**Source data**
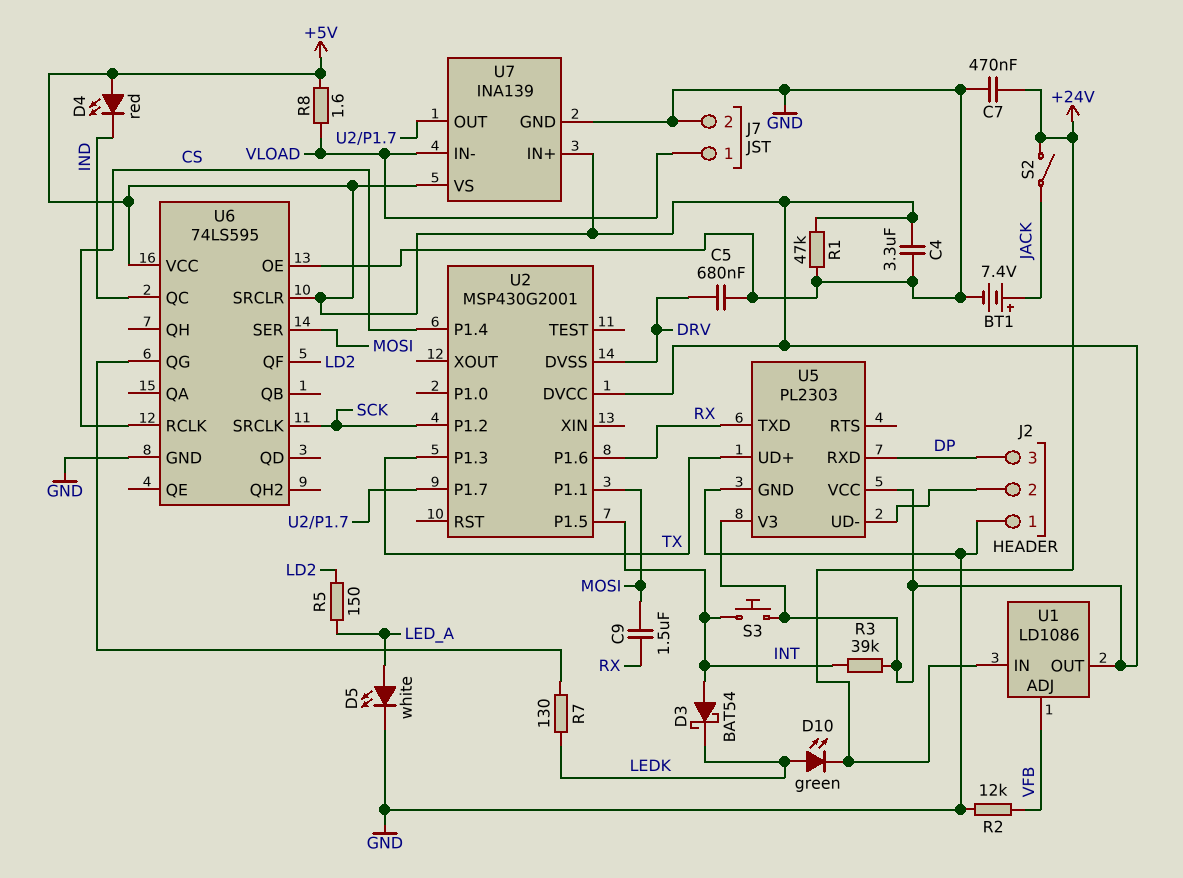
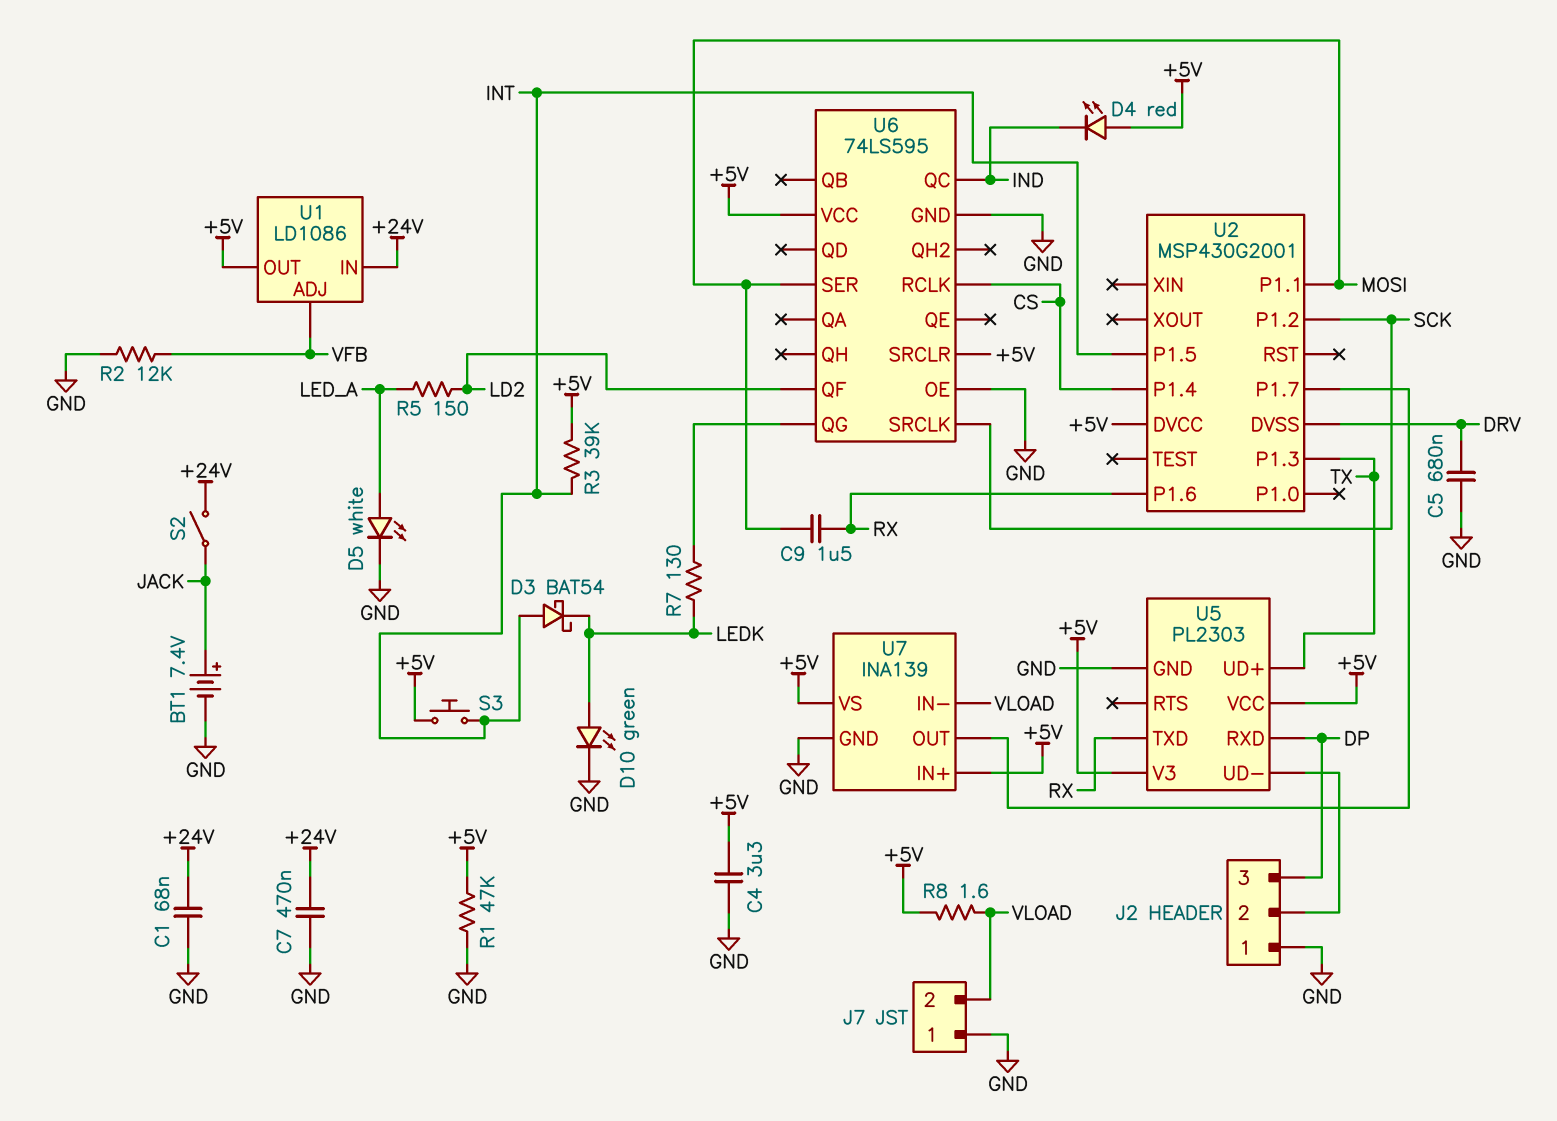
C1: none -> 68nF (+24V, GND)
D10: LED green (A LEDK, K +24V) -> LED green (A LEDK, K GND)
J7 pin 1: VLOAD -> GND
J7 pin 2: GND -> VLOAD

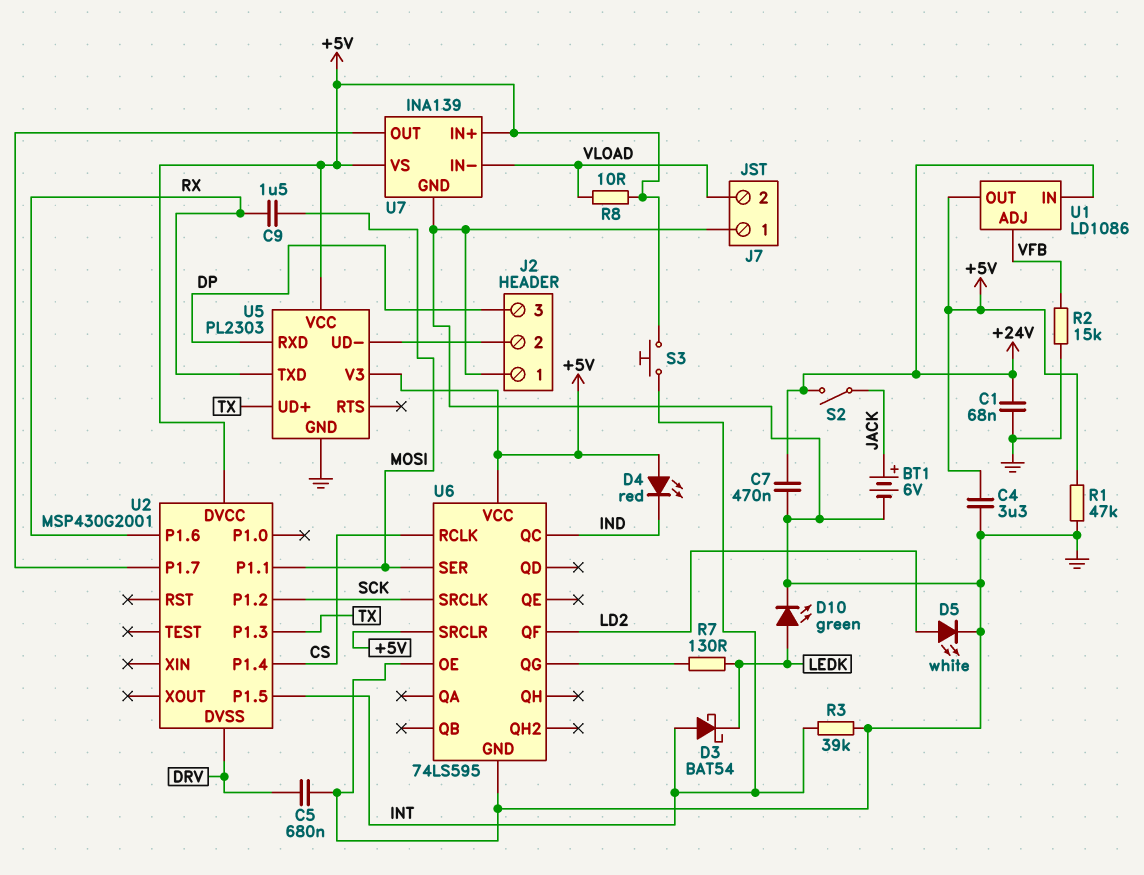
BT1: 7.4V (plus JACK, minus GND) -> 6V (plus JACK, minus GND)
D5: LED white (A LED_A, K GND) -> LED white (A LD2, K GND)
R2: 12k (GND, VFB) -> 15k (GND, VFB)
R3: 39k (+5V, INT) -> 39k (GND, INT)
R5: 150 (LD2, LED_A) -> none
R8: 1.6 (+5V, VLOAD) -> 10 (+5V, VLOAD)

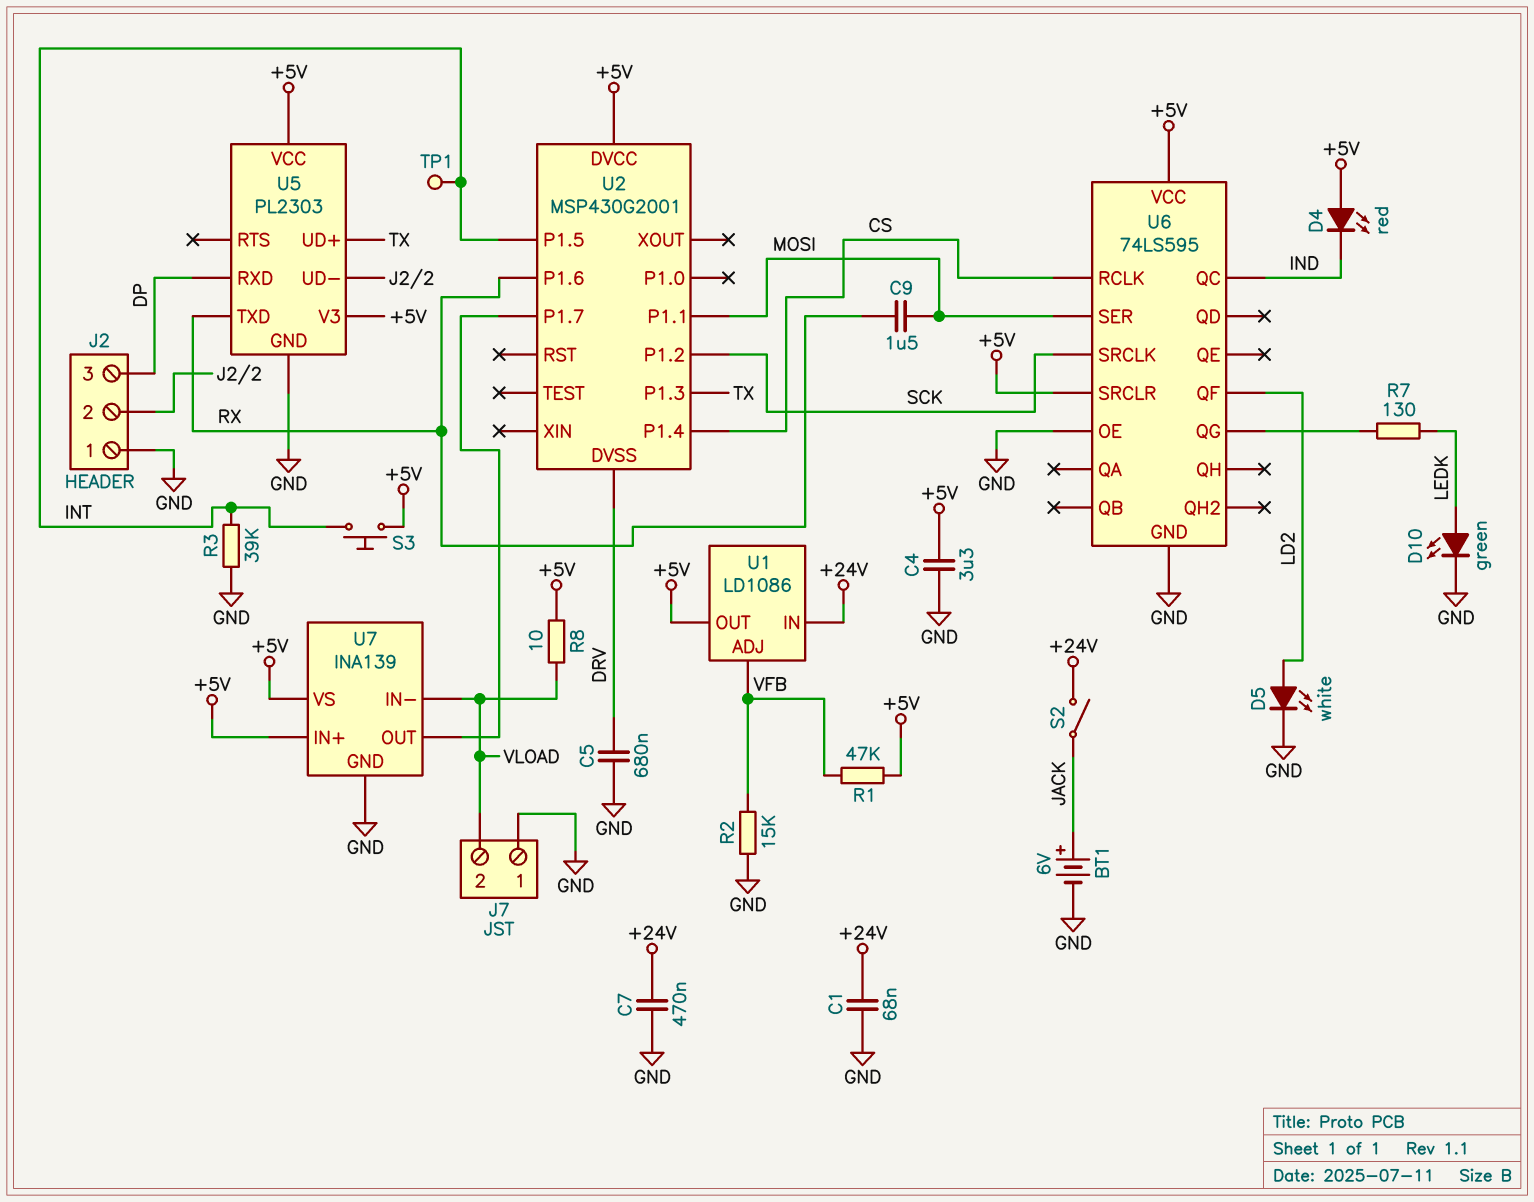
D3: schottky BAT54 (A INT, K LEDK) -> none
R1: 47k (+5V, GND) -> 47k (+5V, VFB)
TP1: none -> test point (INT)

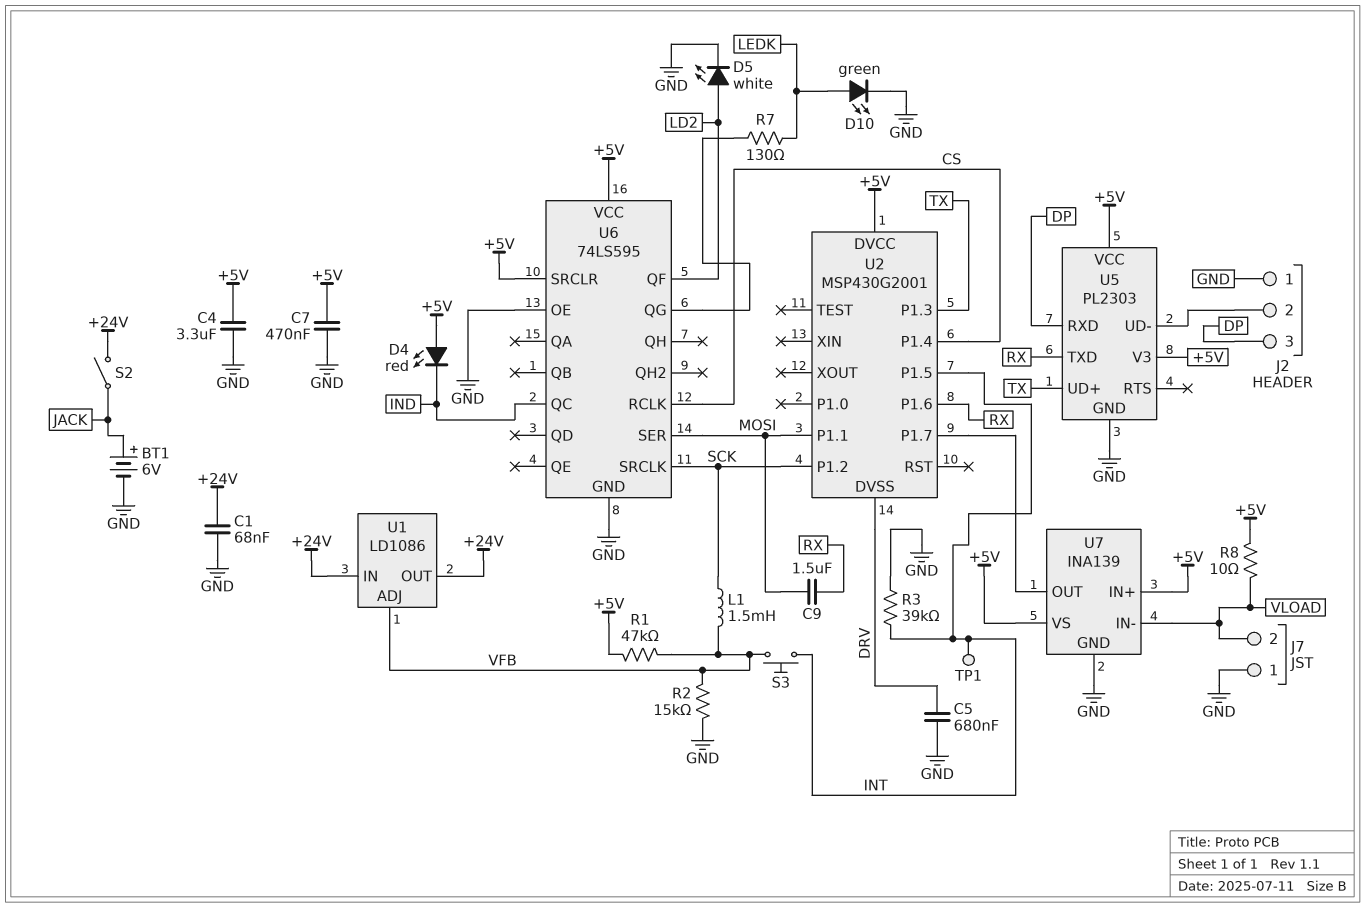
C7: 470nF (+24V, GND) -> 470nF (+5V, GND)
L1: none -> 1.5mH (SCK, VFB)
S3: button (+5V, INT) -> button (INT, VFB)
U1 pin OUT: +5V -> +24V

**Task instructions**
Your answer is the line containing "L1: none -> 1.5mH (SCK, VFB)" plus every line after it through the end of the entries, given again exactly and alone.

**Response below**
L1: none -> 1.5mH (SCK, VFB)
S3: button (+5V, INT) -> button (INT, VFB)
U1 pin OUT: +5V -> +24V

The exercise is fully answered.